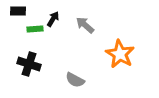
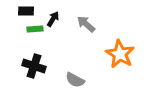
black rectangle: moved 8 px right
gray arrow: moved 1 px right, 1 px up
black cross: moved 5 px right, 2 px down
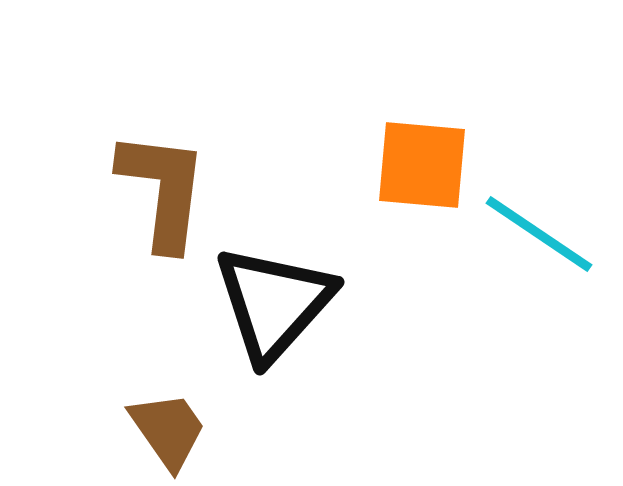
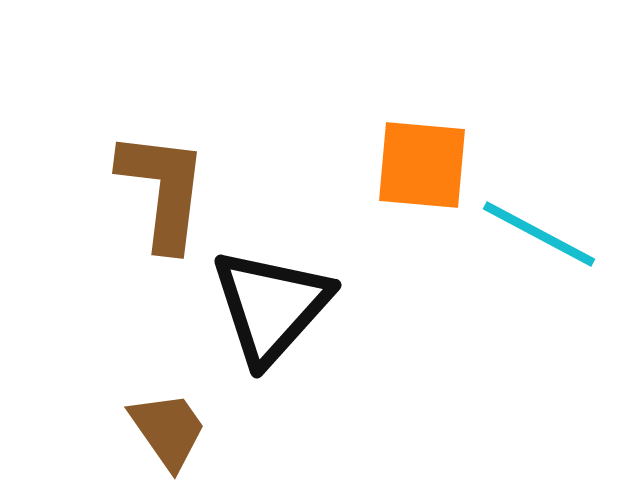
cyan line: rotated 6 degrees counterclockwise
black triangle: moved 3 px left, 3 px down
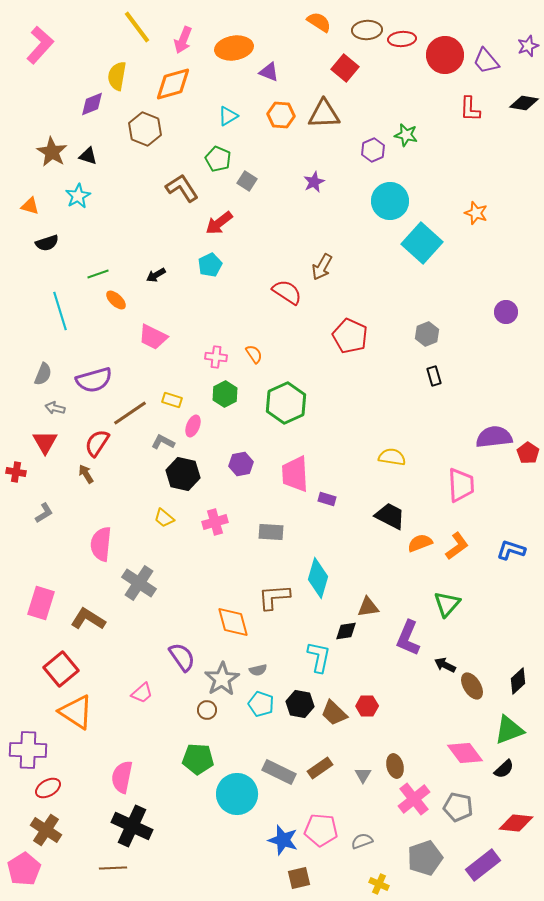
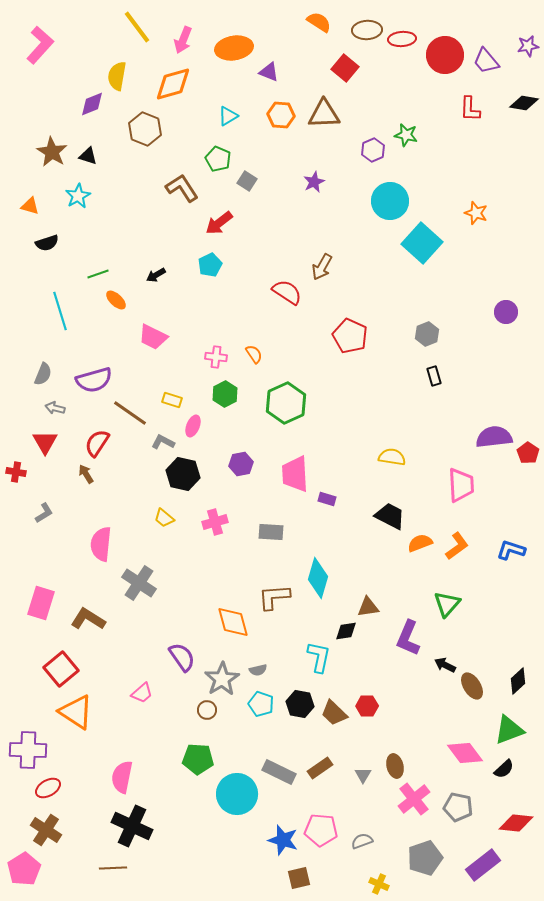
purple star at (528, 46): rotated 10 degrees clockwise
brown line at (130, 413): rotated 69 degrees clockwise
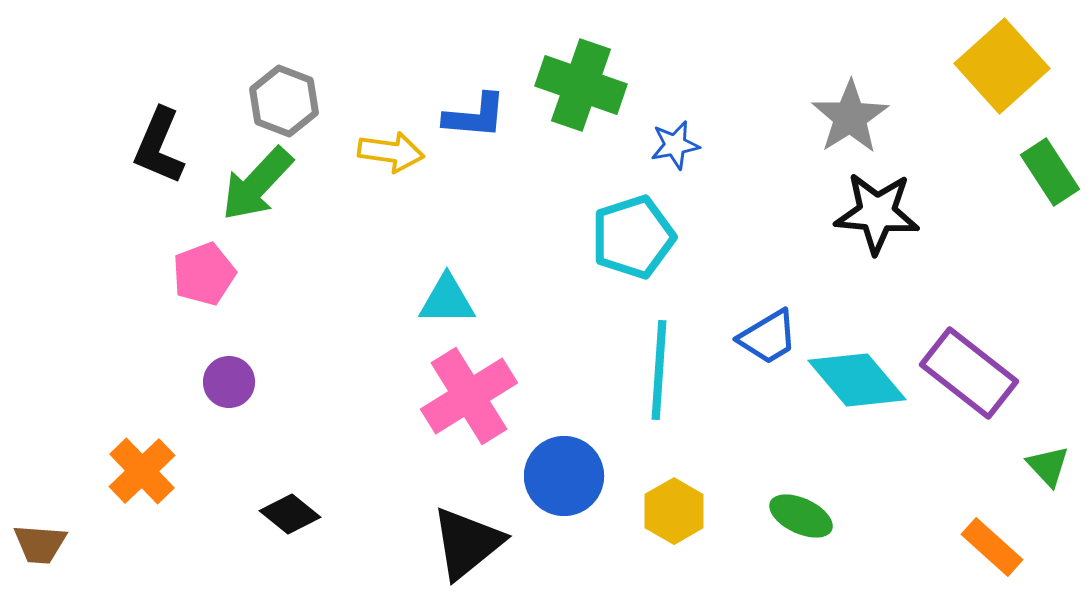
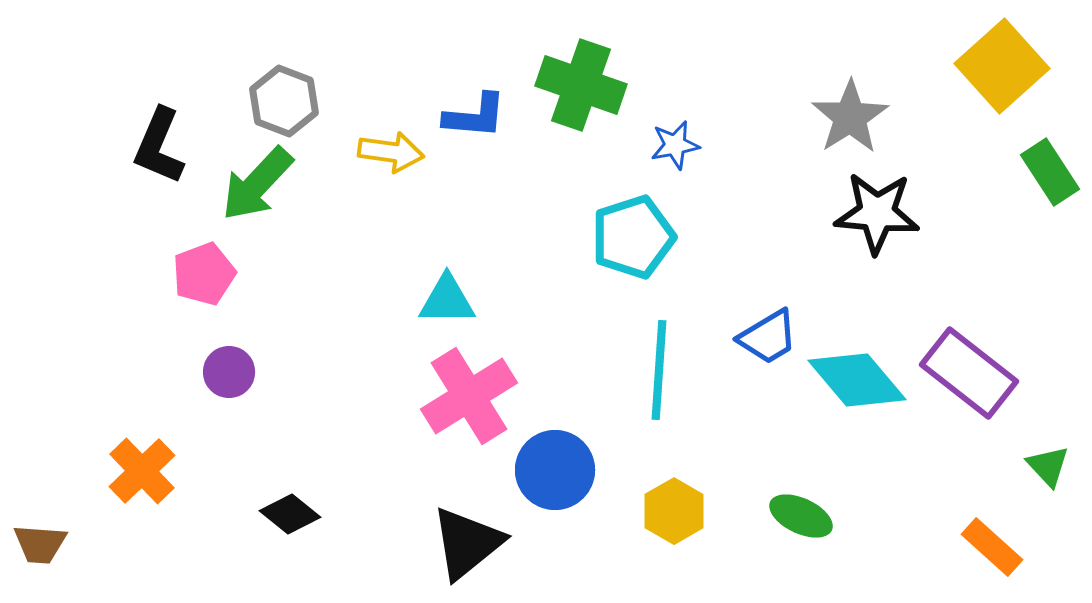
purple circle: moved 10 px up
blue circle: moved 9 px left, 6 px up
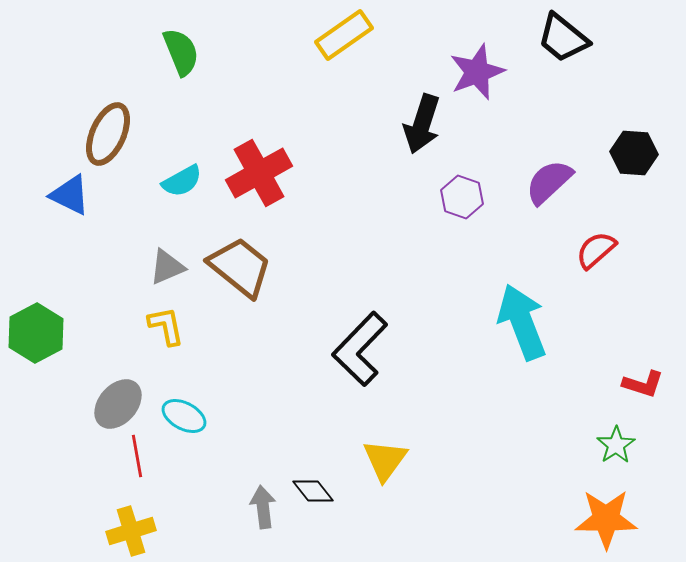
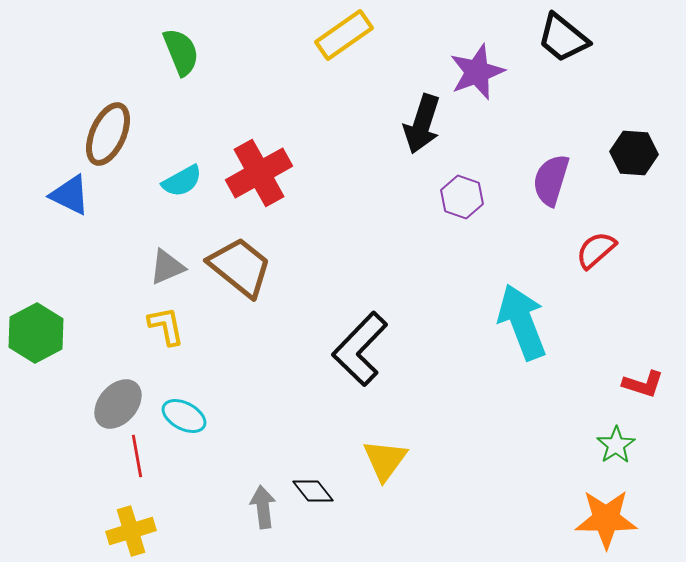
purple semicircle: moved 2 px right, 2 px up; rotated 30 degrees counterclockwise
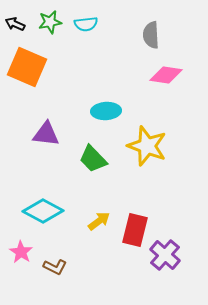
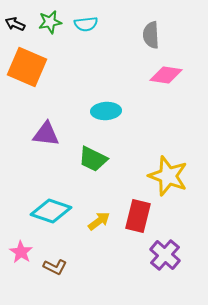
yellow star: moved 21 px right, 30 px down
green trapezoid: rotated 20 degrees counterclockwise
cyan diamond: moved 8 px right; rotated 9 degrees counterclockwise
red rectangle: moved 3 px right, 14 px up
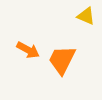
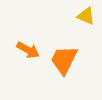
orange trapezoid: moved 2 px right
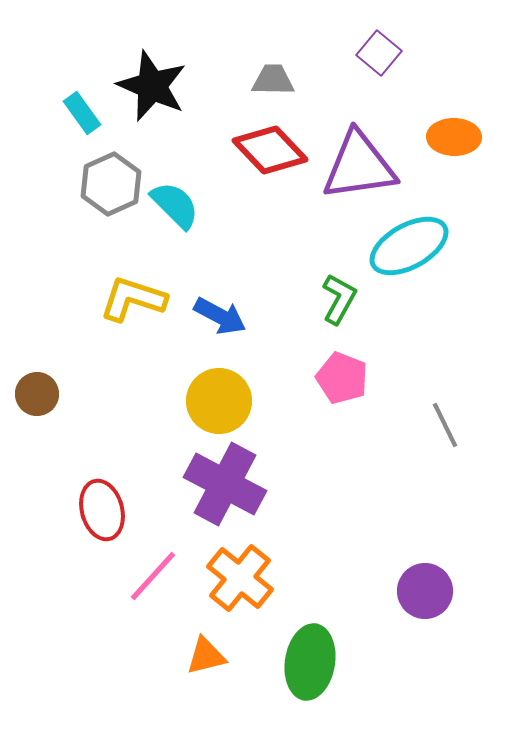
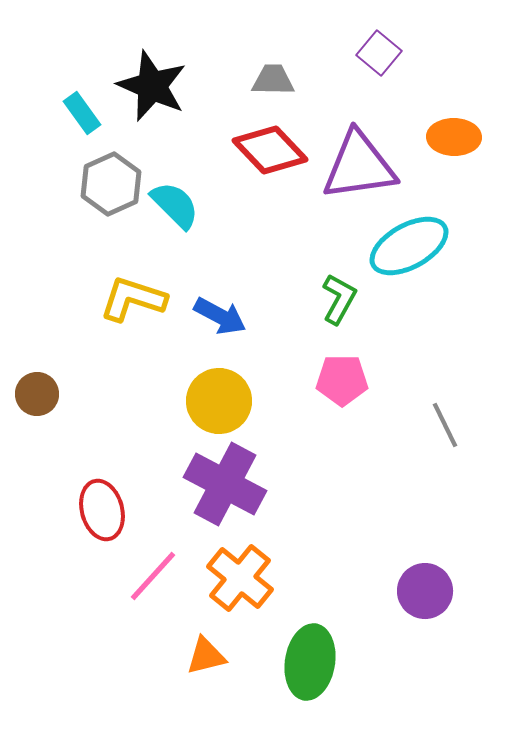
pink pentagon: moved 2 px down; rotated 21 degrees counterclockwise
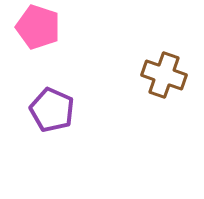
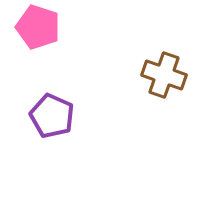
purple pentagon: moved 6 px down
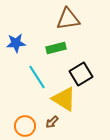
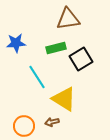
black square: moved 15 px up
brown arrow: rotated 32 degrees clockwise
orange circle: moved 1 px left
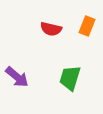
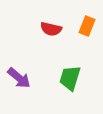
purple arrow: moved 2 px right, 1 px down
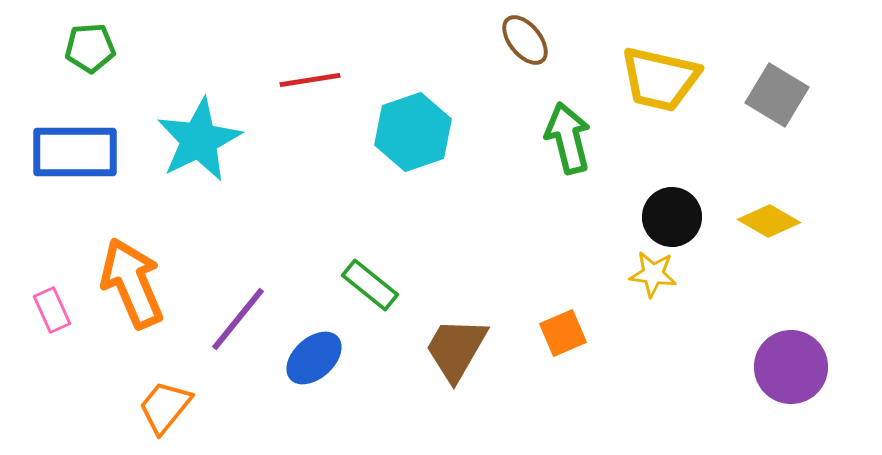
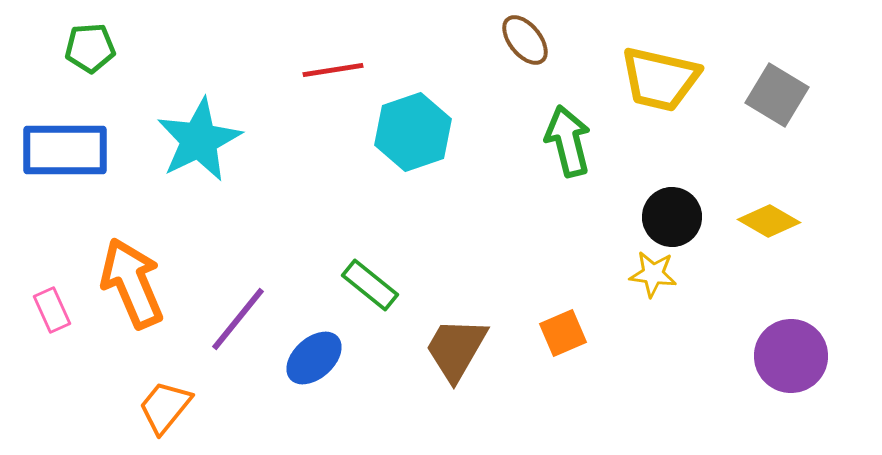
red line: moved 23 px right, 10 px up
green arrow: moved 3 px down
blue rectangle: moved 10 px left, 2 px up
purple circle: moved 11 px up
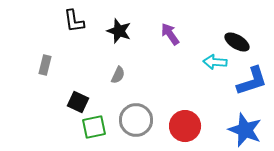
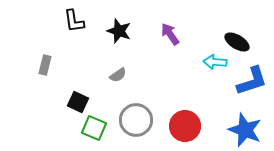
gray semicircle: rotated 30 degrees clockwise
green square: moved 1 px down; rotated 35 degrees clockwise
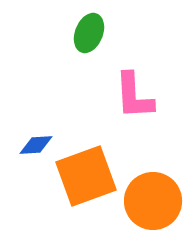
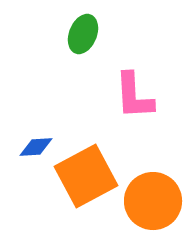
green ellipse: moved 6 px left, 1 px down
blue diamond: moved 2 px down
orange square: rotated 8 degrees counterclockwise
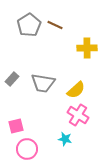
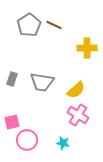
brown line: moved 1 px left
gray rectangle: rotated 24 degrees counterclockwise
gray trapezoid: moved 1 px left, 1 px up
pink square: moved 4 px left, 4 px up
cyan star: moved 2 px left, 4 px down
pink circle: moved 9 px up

_Anforderung_:
Übertragen Sie sämtliche Zeilen der obigen Auflistung wortgetreu und in derselben Reihenfolge. Lassen Sie dabei alle Bildzeilen weg.

_Lösung siehe unten_:
black rectangle: moved 8 px right
gray arrow: moved 1 px right, 1 px up
black cross: moved 5 px right, 2 px down
cyan line: rotated 6 degrees counterclockwise
black triangle: moved 3 px left, 3 px down
purple star at (528, 46): rotated 10 degrees clockwise
brown line at (130, 413): rotated 69 degrees clockwise
purple circle: moved 10 px up
blue circle: moved 9 px left, 6 px up
purple semicircle: moved 2 px right, 2 px up; rotated 30 degrees counterclockwise
yellow star: moved 21 px right, 30 px down
green trapezoid: rotated 20 degrees counterclockwise
cyan diamond: moved 8 px right; rotated 9 degrees counterclockwise
red rectangle: moved 3 px right, 14 px up
orange trapezoid: moved 2 px right
pink pentagon: moved 2 px down; rotated 21 degrees counterclockwise
purple pentagon: moved 6 px down
black square: moved 15 px up
brown arrow: rotated 32 degrees clockwise
orange circle: moved 1 px left
purple arrow: moved 2 px right, 1 px down
red line: moved 23 px right, 10 px up
green arrow: moved 3 px down
blue rectangle: moved 10 px left, 2 px up
purple circle: moved 11 px up
gray semicircle: rotated 30 degrees clockwise
green square: moved 1 px down; rotated 35 degrees clockwise
green ellipse: moved 6 px left, 1 px down
blue diamond: moved 2 px down
orange square: rotated 8 degrees counterclockwise
brown line: moved 1 px left
gray rectangle: rotated 24 degrees counterclockwise
gray trapezoid: moved 1 px left, 1 px up
pink square: moved 4 px left, 4 px up
cyan star: moved 2 px left, 4 px down
pink circle: moved 9 px up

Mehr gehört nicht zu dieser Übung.